(Beginning of DATA PROVIDED)

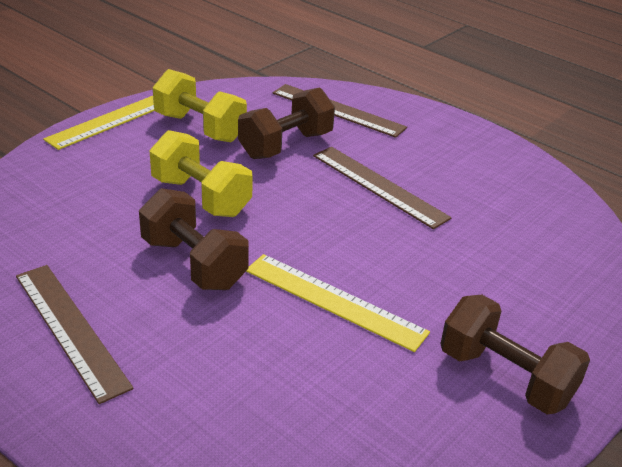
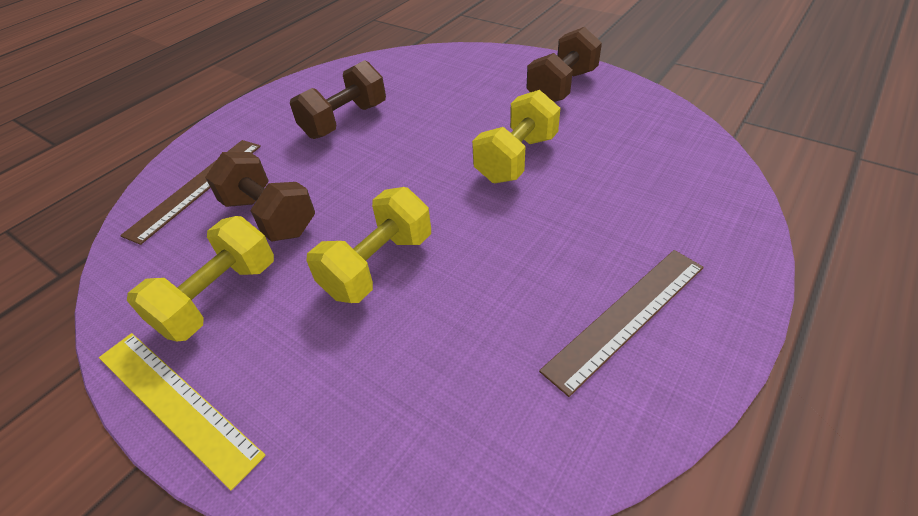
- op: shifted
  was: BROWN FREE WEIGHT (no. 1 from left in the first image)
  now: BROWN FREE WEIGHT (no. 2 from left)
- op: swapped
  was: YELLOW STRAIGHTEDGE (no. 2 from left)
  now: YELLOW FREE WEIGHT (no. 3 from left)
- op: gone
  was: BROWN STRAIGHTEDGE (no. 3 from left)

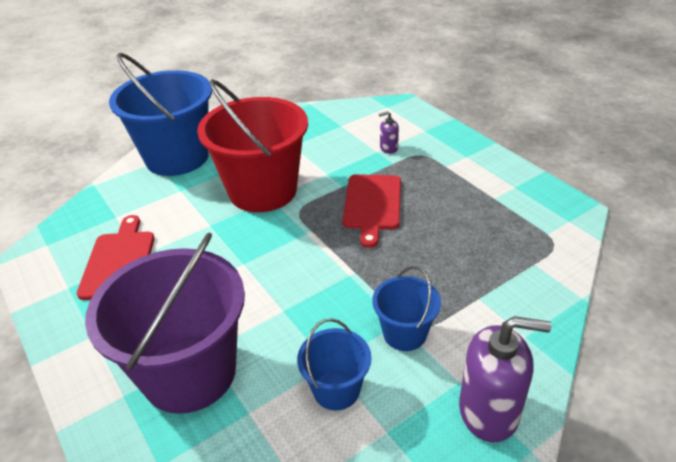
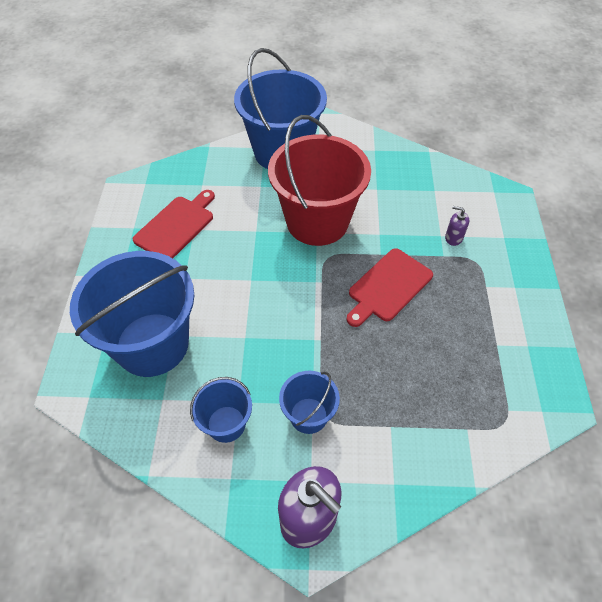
- op: repainted
  was: PURPLE PAIL
  now: ROYAL BLUE PAIL (no. 1 from left)

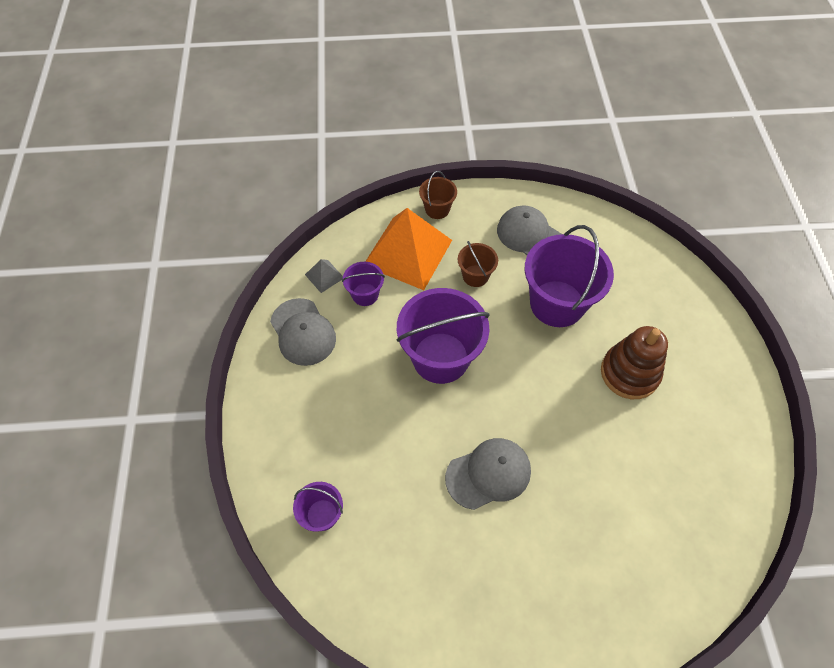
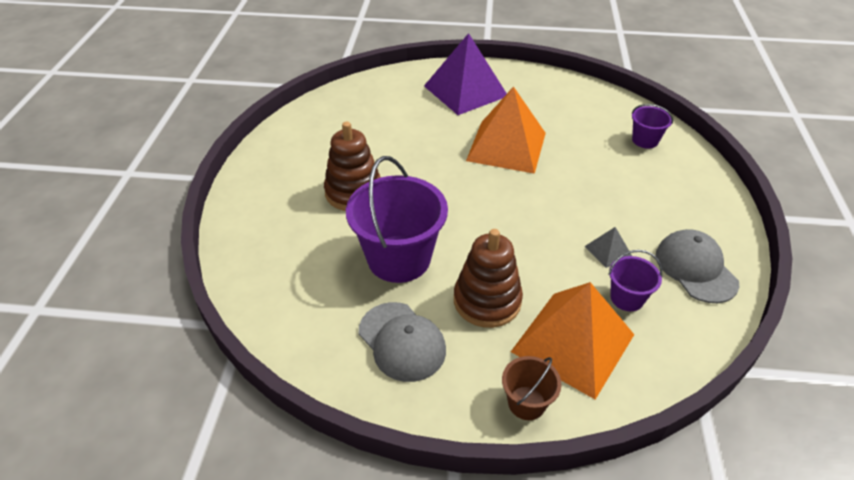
- op: shifted
  was: GREY PYRAMID
- op: gone
  was: PURPLE PAIL (no. 3 from left)
- op: swapped
  was: GREY BASEBALL CAP (no. 2 from left)
  now: ORANGE PYRAMID (no. 1 from left)
- op: swapped
  was: BROWN PAIL (no. 2 from left)
  now: BROWN STACKING RINGS (no. 2 from left)
- op: new
  now: PURPLE PYRAMID

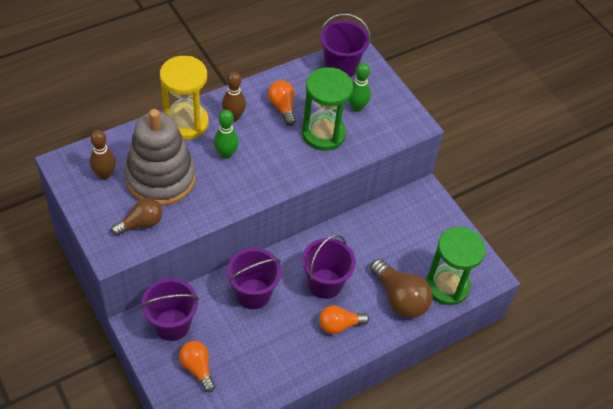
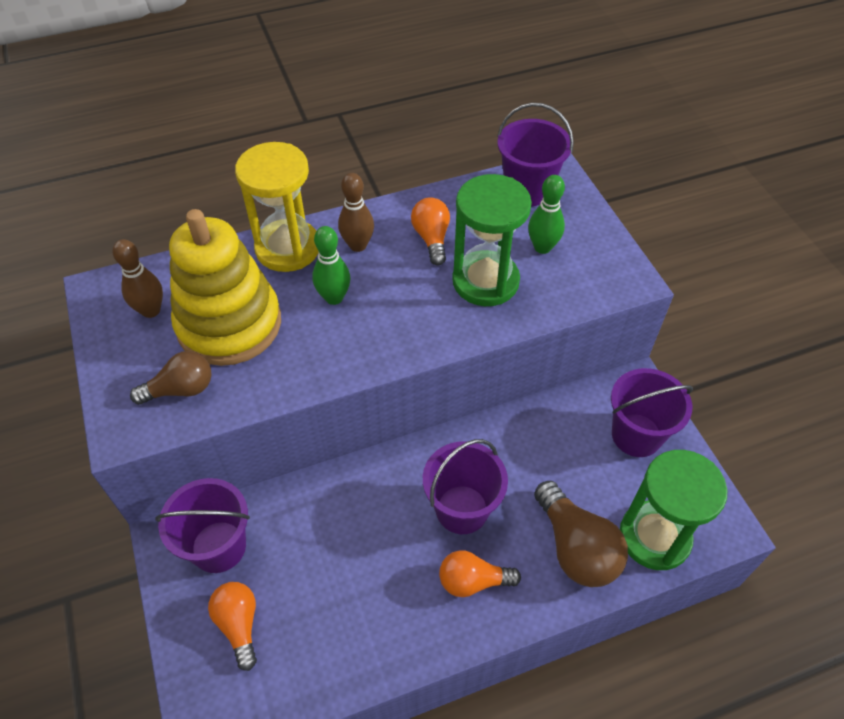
- op: repainted
  was: GREY STACKING RINGS
  now: YELLOW STACKING RINGS
- op: shifted
  was: PURPLE PAIL (no. 2 from left in the first image)
  now: PURPLE PAIL (no. 4 from left)

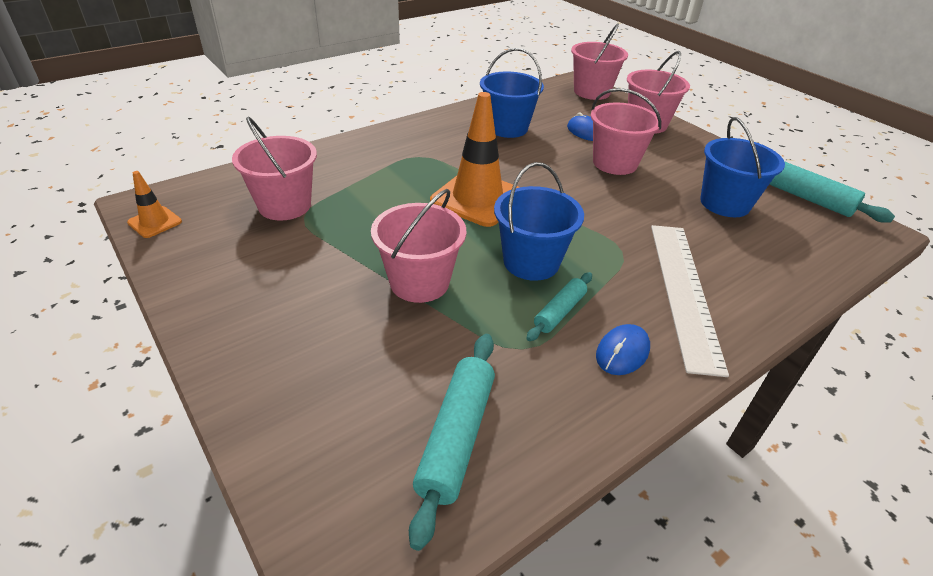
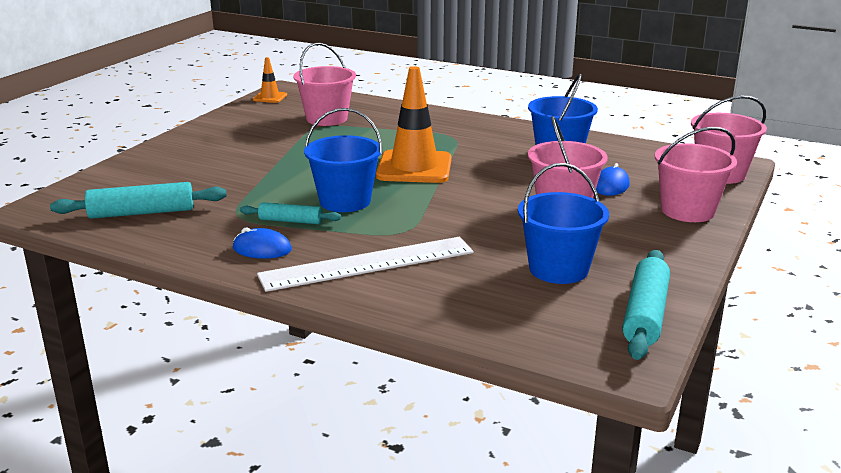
- op: gone
  was: ROSY PAIL (no. 2 from left)

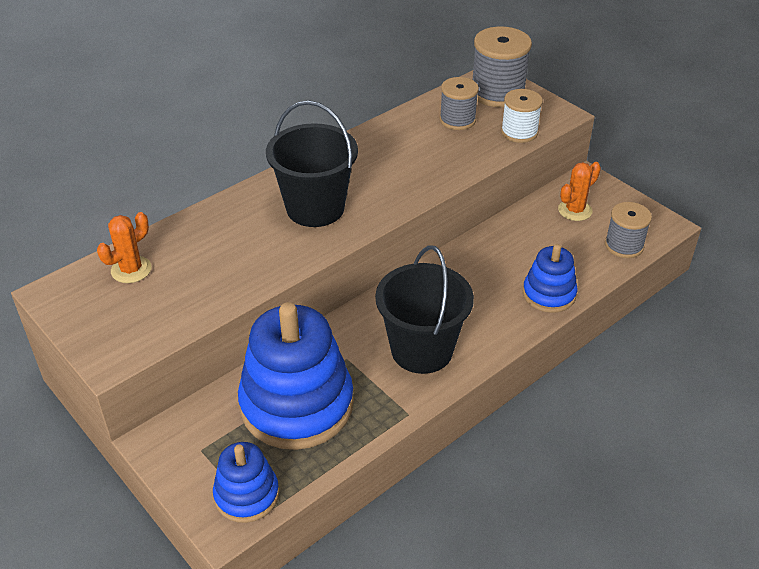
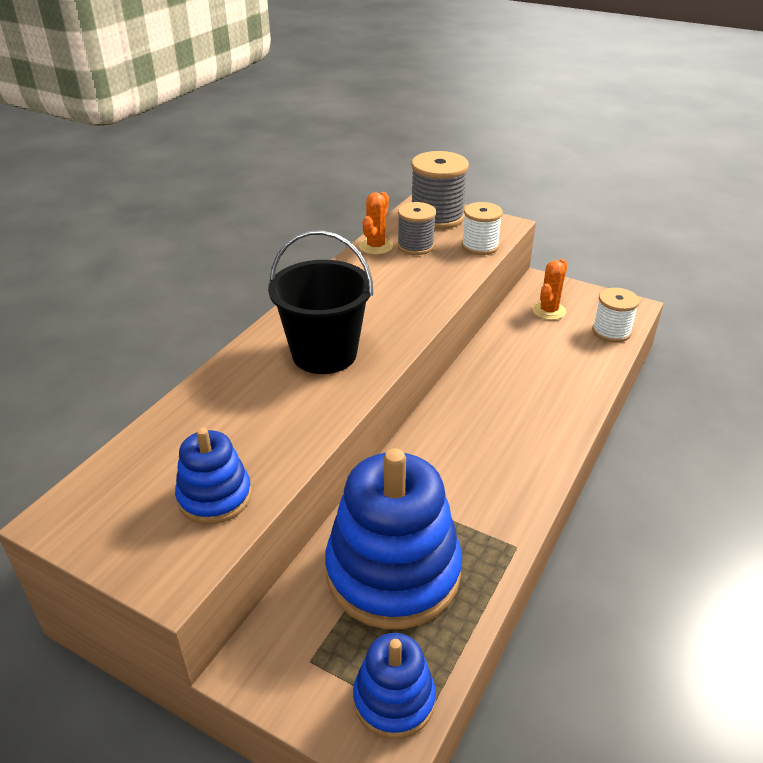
- op: shifted
  was: ORANGE SAGUARO CACTUS (no. 1 from left)
- op: gone
  was: BLACK PAIL (no. 2 from left)
- op: shifted
  was: ROYAL BLUE STACKING RINGS (no. 3 from left in the first image)
  now: ROYAL BLUE STACKING RINGS (no. 1 from left)
- op: repainted
  was: GREY REEL OF THREAD (no. 3 from left)
  now: SNOW-WHITE REEL OF THREAD (no. 2 from left)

(End of DATA PROVIDED)

TASK PROMPT: Copy each line of the data that includes the word "BLUE".

RESPONSE:
  now: ROYAL BLUE PAIL (no. 1 from left)
  was: ROYAL BLUE STACKING RINGS (no. 3 from left in the first image)
  now: ROYAL BLUE STACKING RINGS (no. 1 from left)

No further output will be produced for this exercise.